— TASK ITEM —
Write out each record exactly as given, but do not include the pictures.

[[ DATA EXCERPTS, beginning ]]

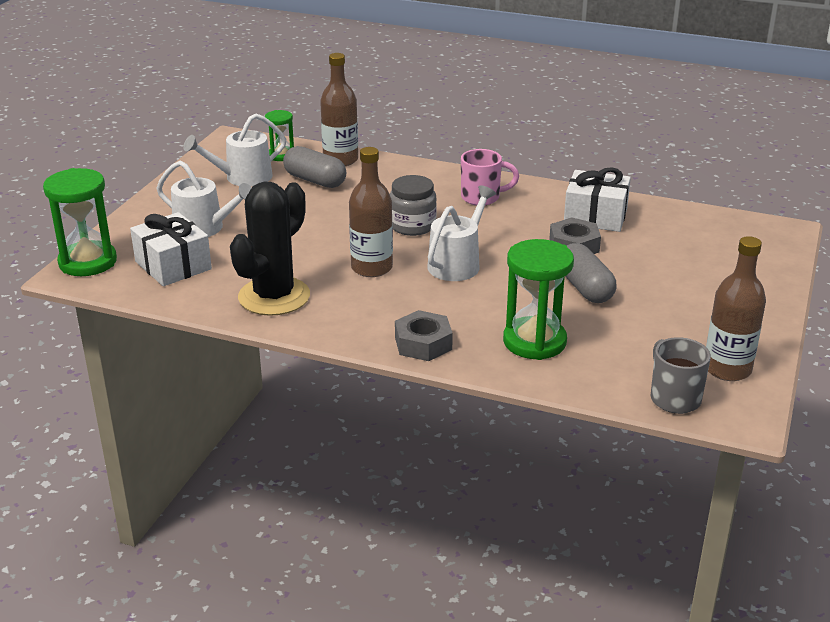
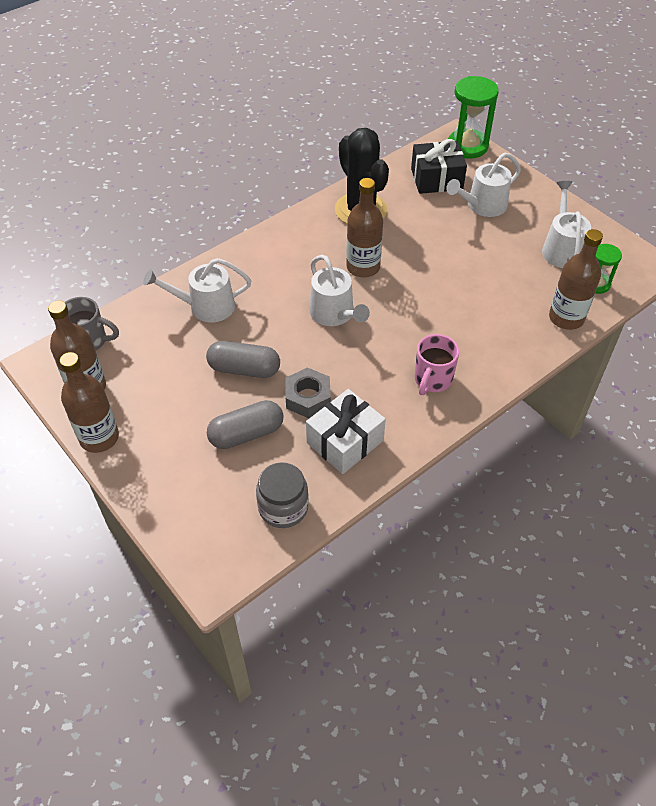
camera: 120 degrees right, 20 degrees up
(173, 265) = (436, 179): white gift -> black gift
(315, 180) = (531, 288): grey capsule -> grey capsule (246, 434)
(412, 226) = (411, 314): grey jar -> grey jar (283, 507)
(423, 343) = (250, 254): grey nut -> none
(534, 341) = (206, 306): green hourglass -> white watering can
(763, 334) = (99, 437): none -> brown bottle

[[ DATA EXCERPTS, end ]]

— YOUR RESPONSE —
camera: 120 degrees right, 20 degrees up
(173, 265) = (436, 179): white gift -> black gift
(315, 180) = (531, 288): grey capsule -> grey capsule (246, 434)
(412, 226) = (411, 314): grey jar -> grey jar (283, 507)
(423, 343) = (250, 254): grey nut -> none
(534, 341) = (206, 306): green hourglass -> white watering can
(763, 334) = (99, 437): none -> brown bottle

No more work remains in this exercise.